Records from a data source
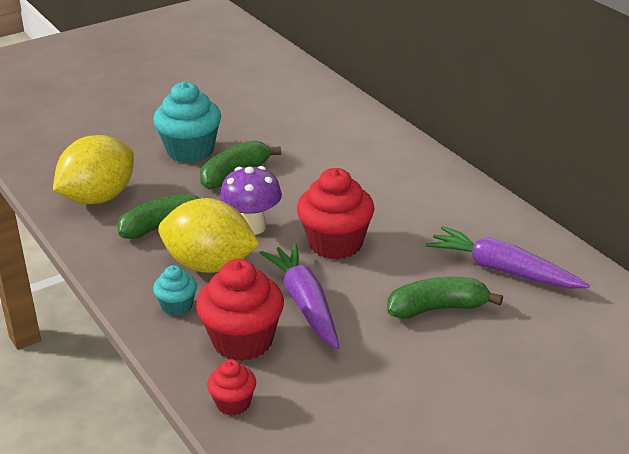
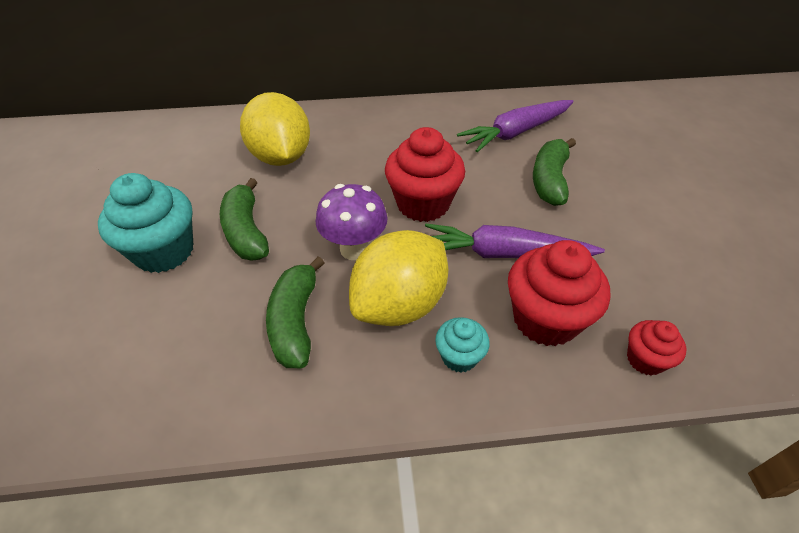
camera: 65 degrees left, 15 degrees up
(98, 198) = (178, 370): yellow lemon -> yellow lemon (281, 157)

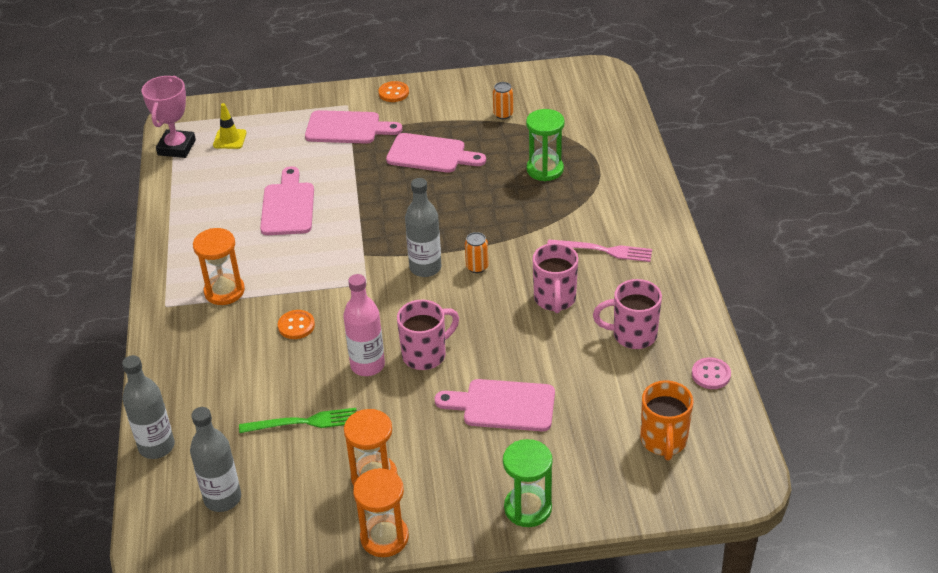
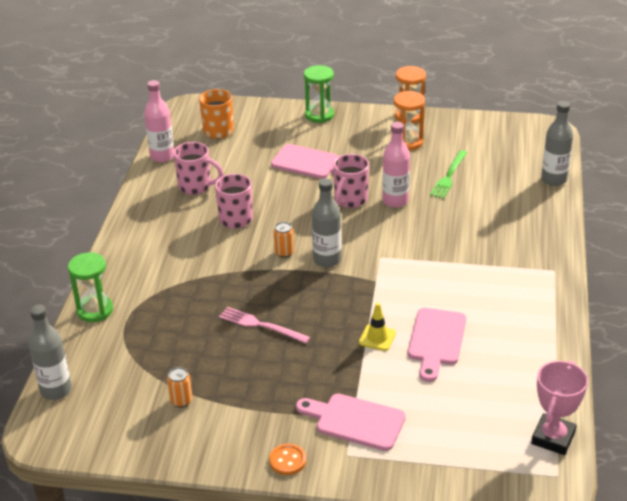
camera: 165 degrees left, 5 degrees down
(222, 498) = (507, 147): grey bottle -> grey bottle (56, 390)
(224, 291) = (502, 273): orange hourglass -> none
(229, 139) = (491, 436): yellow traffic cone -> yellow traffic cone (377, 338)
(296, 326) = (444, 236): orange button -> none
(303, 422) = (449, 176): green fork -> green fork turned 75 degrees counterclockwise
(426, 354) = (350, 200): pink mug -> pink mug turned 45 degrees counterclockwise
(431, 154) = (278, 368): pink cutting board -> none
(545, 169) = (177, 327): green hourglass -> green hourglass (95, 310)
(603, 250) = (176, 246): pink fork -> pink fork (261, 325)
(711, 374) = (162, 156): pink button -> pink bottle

* * *

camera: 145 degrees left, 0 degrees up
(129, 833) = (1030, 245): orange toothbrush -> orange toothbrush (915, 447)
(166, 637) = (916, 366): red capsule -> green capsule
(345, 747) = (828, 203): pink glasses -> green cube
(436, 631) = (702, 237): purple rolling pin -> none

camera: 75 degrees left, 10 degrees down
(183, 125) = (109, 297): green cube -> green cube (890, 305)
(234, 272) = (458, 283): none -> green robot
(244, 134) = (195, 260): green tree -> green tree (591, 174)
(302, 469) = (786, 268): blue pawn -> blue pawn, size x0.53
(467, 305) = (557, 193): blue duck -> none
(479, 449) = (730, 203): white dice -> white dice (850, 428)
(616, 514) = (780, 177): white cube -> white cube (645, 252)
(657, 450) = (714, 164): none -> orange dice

--

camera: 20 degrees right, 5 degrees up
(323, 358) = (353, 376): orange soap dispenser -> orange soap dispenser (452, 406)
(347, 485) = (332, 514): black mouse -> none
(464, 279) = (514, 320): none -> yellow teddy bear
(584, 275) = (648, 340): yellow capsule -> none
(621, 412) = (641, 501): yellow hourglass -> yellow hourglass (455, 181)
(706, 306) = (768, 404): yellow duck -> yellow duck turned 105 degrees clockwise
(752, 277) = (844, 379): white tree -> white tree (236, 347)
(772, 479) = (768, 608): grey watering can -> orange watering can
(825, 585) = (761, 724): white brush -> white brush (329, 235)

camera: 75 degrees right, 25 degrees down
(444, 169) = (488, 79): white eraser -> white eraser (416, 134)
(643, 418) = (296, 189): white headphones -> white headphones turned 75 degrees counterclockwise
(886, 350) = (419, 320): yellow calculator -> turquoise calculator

**PROBLEM DESCRIPTION**:
Your job is to return all lines above that hold the word "bottle".

**SOLVED EXERCISE**:
(222, 498) = (507, 147): grey bottle -> grey bottle (56, 390)
(711, 374) = (162, 156): pink button -> pink bottle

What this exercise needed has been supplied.